### [What to produce]
Copy out all lines of the listing below that hold "green".

┌──

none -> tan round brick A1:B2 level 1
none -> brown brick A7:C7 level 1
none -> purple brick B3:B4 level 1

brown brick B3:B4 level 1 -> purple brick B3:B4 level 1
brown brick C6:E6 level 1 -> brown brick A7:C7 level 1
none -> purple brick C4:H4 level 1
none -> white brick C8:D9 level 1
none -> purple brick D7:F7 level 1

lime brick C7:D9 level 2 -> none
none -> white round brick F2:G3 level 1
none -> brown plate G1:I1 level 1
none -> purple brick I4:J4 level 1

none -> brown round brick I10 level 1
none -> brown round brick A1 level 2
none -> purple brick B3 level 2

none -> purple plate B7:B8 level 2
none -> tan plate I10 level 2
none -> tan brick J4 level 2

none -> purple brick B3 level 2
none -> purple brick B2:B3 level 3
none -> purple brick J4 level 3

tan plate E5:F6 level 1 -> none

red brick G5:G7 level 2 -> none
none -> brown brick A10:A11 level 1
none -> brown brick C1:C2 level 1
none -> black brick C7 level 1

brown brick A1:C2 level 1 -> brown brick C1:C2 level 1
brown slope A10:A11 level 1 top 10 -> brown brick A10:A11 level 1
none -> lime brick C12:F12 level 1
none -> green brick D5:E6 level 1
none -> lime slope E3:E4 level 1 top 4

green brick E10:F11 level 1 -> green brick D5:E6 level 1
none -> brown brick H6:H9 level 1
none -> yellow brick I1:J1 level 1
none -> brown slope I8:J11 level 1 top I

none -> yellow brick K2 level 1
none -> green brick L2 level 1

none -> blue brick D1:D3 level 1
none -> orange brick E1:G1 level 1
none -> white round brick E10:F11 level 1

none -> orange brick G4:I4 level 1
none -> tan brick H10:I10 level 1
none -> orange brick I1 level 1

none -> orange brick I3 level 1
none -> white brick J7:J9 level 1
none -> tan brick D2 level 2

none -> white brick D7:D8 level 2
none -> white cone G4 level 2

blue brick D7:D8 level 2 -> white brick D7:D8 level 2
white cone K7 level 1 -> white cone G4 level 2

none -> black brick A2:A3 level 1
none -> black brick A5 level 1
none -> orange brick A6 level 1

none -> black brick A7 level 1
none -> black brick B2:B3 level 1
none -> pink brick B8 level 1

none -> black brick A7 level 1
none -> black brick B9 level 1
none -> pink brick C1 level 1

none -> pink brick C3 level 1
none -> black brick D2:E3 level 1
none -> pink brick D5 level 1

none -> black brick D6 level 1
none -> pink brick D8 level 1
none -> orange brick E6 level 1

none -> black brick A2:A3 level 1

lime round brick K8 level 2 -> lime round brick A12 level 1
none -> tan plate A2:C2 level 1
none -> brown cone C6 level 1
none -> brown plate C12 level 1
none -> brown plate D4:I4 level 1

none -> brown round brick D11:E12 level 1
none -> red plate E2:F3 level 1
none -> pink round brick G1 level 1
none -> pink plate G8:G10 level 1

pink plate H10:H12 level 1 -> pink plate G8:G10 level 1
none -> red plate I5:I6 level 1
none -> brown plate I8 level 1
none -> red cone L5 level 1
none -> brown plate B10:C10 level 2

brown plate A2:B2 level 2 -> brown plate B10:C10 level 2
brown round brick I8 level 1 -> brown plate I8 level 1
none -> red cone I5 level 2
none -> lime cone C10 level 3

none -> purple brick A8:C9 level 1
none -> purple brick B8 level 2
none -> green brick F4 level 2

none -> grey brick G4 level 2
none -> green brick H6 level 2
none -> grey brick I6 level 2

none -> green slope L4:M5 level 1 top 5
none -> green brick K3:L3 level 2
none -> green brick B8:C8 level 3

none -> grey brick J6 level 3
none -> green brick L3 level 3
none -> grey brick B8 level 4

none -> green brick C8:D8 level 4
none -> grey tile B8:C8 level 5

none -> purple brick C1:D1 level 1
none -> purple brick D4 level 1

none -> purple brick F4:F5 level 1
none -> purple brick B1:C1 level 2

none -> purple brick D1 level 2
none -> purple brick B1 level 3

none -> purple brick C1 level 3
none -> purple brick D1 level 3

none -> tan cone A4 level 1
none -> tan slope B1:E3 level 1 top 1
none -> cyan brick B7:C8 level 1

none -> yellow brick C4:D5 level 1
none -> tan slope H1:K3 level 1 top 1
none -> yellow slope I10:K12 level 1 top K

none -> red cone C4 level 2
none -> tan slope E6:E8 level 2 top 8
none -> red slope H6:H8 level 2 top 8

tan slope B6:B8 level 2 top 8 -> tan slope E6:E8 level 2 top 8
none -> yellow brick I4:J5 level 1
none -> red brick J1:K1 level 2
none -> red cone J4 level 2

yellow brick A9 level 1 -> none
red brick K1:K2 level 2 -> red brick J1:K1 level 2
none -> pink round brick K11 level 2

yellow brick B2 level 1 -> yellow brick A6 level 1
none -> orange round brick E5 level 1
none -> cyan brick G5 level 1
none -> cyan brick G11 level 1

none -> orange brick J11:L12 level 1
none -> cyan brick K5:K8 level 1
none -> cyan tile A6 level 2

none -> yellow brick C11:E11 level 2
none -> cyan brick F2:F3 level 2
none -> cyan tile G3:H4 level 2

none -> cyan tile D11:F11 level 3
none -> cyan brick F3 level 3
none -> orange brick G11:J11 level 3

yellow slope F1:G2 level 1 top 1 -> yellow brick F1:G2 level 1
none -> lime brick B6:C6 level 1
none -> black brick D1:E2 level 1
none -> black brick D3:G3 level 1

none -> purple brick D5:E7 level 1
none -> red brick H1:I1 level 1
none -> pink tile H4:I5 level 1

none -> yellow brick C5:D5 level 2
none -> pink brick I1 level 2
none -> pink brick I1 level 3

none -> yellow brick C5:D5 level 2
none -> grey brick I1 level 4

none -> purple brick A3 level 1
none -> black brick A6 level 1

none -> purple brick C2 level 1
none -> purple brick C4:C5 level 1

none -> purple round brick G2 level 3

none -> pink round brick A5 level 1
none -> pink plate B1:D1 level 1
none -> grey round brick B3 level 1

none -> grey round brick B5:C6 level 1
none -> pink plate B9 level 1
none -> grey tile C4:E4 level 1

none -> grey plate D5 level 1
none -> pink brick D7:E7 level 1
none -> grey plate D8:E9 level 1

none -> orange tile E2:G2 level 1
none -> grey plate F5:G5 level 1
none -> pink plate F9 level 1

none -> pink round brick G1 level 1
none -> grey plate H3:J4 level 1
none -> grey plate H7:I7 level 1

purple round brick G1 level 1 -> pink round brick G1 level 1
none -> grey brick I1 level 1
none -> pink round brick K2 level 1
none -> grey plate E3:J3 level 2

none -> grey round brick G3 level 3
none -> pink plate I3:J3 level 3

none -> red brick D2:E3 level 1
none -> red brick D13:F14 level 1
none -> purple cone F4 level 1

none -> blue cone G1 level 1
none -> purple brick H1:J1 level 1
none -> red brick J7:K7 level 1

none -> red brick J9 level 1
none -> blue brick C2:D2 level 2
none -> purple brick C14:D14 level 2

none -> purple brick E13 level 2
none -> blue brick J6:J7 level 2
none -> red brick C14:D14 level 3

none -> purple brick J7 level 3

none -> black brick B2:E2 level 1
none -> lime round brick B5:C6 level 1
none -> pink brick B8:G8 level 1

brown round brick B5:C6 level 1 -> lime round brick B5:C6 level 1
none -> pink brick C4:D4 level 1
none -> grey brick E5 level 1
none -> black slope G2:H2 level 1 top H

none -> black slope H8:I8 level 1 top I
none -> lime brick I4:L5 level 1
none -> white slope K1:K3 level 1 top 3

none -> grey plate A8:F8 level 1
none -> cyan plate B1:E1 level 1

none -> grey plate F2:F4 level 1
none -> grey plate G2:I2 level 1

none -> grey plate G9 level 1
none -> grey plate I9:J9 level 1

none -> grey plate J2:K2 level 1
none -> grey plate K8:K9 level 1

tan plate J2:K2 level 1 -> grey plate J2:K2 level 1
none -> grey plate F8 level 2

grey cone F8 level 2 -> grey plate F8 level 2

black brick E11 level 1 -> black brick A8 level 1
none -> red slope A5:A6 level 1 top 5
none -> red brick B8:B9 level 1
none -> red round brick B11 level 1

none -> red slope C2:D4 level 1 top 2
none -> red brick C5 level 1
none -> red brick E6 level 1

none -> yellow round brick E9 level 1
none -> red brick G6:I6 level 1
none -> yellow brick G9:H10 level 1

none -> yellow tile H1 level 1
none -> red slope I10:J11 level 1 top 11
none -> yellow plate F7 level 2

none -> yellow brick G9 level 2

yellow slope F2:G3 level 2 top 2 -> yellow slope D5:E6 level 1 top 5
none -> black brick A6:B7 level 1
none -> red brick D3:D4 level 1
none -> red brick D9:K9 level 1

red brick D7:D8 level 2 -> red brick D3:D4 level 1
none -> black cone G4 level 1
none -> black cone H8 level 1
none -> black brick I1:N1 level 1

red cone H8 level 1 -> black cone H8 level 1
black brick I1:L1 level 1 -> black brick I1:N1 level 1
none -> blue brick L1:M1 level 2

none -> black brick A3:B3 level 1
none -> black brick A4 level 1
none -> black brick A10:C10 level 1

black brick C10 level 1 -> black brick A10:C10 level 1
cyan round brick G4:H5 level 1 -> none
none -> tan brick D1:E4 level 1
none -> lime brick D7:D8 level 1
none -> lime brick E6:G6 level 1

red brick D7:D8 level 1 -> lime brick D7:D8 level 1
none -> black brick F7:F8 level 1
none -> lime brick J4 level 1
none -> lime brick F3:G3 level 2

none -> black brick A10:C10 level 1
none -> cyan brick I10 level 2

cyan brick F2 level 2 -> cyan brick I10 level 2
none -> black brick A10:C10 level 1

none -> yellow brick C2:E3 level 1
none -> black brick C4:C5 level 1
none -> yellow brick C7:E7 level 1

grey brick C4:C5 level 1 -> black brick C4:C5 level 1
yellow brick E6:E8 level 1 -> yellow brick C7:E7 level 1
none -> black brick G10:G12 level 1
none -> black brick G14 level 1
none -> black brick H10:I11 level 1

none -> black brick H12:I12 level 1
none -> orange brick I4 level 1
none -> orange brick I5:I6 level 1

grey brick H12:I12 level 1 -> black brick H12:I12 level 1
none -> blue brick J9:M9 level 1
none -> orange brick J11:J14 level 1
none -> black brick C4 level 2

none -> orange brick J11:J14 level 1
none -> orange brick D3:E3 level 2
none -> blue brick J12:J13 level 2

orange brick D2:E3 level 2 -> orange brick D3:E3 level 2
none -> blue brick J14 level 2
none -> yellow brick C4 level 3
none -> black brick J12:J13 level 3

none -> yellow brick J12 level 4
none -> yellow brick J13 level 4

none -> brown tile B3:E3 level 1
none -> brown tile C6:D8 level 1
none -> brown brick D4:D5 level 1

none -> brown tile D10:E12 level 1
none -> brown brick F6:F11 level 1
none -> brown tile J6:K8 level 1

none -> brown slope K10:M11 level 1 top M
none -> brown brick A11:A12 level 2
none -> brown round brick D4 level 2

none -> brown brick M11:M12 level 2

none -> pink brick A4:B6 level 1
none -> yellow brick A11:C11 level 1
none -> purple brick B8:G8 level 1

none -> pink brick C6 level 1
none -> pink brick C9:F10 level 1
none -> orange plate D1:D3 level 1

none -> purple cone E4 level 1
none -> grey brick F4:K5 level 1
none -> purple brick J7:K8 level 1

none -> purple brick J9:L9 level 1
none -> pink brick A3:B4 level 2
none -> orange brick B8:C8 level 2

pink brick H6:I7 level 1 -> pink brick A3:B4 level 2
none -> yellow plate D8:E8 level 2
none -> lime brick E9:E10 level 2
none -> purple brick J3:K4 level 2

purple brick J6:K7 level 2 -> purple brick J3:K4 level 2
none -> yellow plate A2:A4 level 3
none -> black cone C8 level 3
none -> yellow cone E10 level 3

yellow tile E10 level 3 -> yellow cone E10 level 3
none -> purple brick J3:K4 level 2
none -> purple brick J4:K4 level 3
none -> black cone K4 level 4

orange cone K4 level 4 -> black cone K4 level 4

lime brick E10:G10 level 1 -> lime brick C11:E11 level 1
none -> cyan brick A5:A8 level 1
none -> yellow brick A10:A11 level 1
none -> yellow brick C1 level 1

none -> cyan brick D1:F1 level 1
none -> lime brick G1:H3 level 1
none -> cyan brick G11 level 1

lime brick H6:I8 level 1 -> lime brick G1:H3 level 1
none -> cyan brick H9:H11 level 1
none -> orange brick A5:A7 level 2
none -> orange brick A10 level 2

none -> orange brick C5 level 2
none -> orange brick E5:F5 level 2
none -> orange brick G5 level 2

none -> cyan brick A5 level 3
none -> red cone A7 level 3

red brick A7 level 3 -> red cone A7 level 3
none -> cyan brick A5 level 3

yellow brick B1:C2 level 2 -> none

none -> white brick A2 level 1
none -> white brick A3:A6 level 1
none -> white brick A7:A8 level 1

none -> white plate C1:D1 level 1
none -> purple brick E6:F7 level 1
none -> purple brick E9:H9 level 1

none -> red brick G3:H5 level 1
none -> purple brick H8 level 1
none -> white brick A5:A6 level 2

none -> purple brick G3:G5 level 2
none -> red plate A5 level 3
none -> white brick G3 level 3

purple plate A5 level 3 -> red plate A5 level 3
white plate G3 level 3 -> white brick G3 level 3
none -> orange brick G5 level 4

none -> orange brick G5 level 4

└──

### [Task output]
none -> green brick D5:E6 level 1
green brick E10:F11 level 1 -> green brick D5:E6 level 1
none -> green brick L2 level 1
none -> green brick F4 level 2
none -> green brick H6 level 2
none -> green slope L4:M5 level 1 top 5
none -> green brick K3:L3 level 2
none -> green brick B8:C8 level 3
none -> green brick L3 level 3
none -> green brick C8:D8 level 4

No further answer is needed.